» WHAT YOU HAVE TO DO: Take the records below and extract, word for word, the lines from the one containing "TFT2 pin DC: D3 -> D8" through the final line, inclusive. Omit pictures.

-------- STUDY MATERIAL

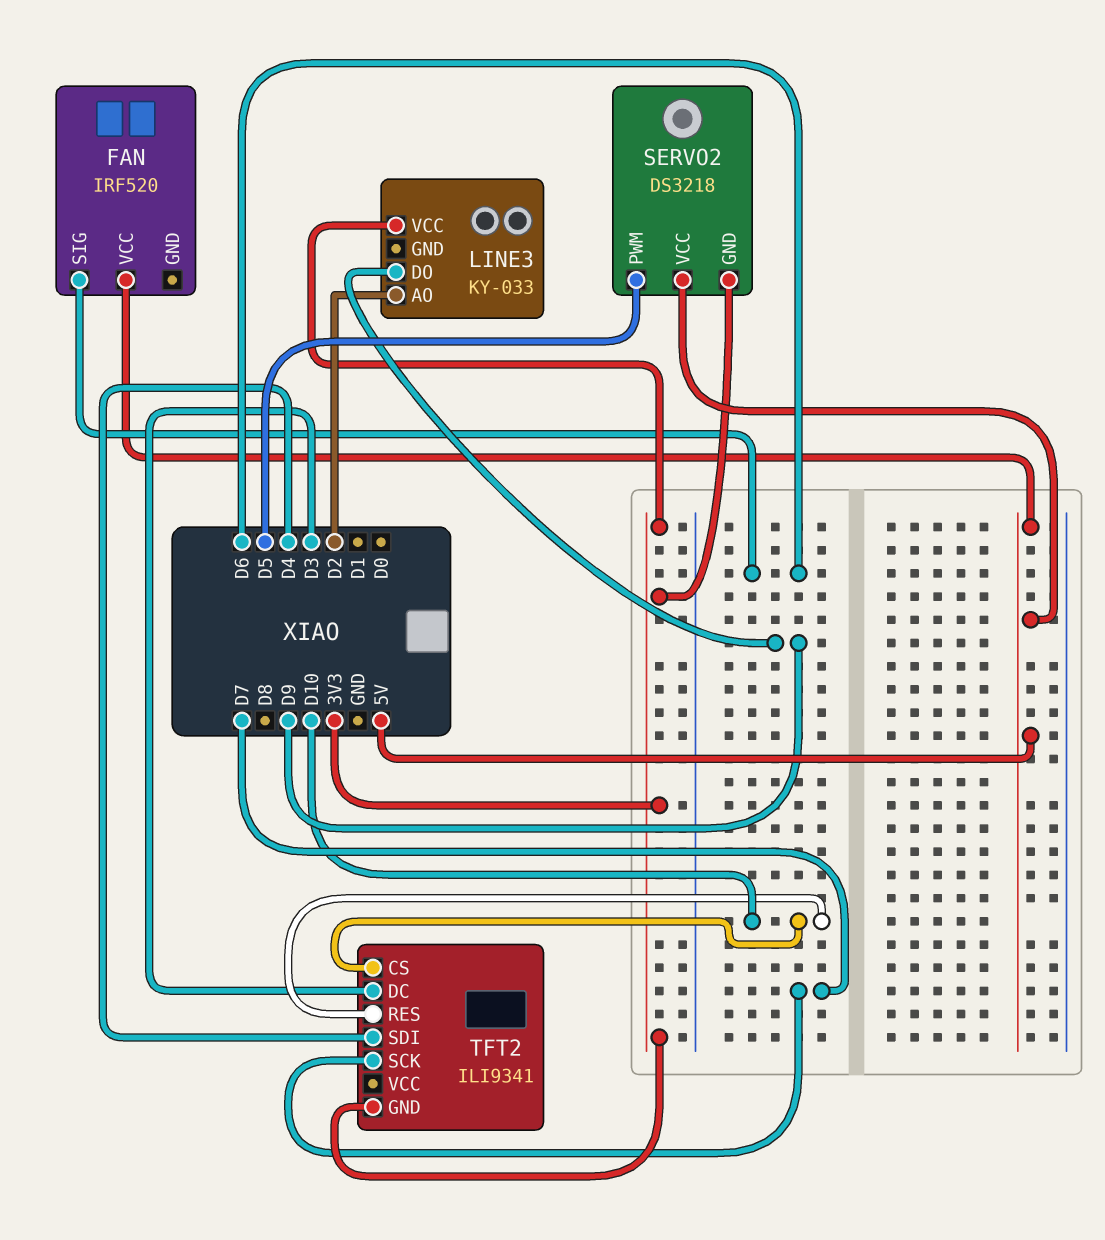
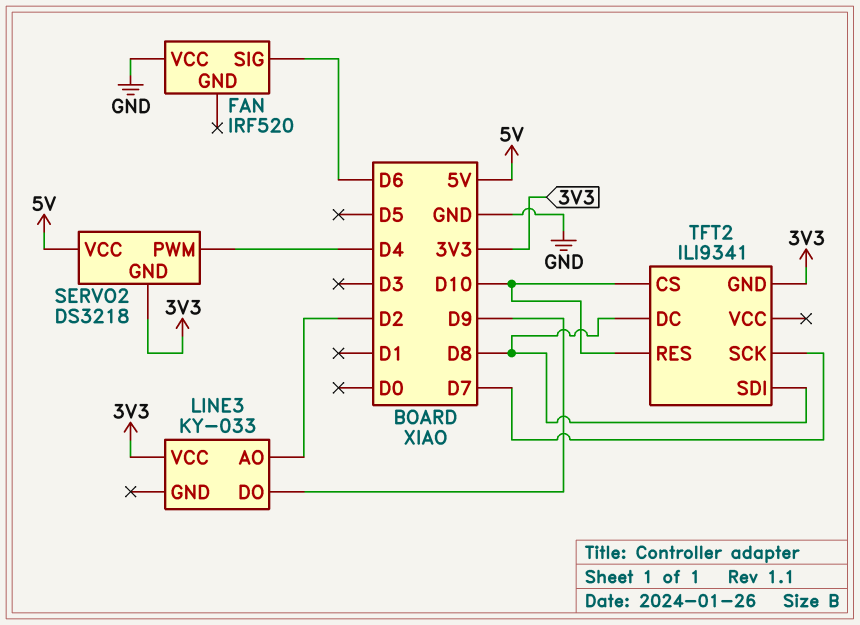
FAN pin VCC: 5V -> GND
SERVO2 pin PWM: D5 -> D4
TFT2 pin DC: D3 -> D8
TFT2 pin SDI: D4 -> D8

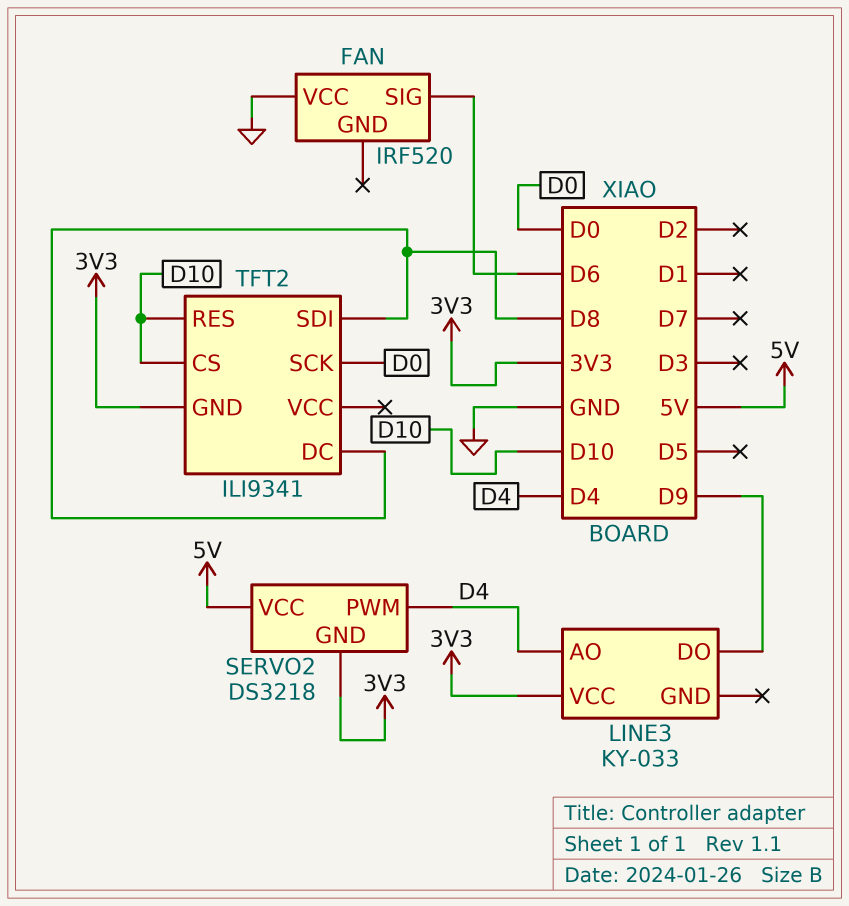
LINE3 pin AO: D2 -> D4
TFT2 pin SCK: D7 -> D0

----------------

» RESPONSE FOR THIS EXERCISE:
TFT2 pin DC: D3 -> D8
TFT2 pin SDI: D4 -> D8

LINE3 pin AO: D2 -> D4
TFT2 pin SCK: D7 -> D0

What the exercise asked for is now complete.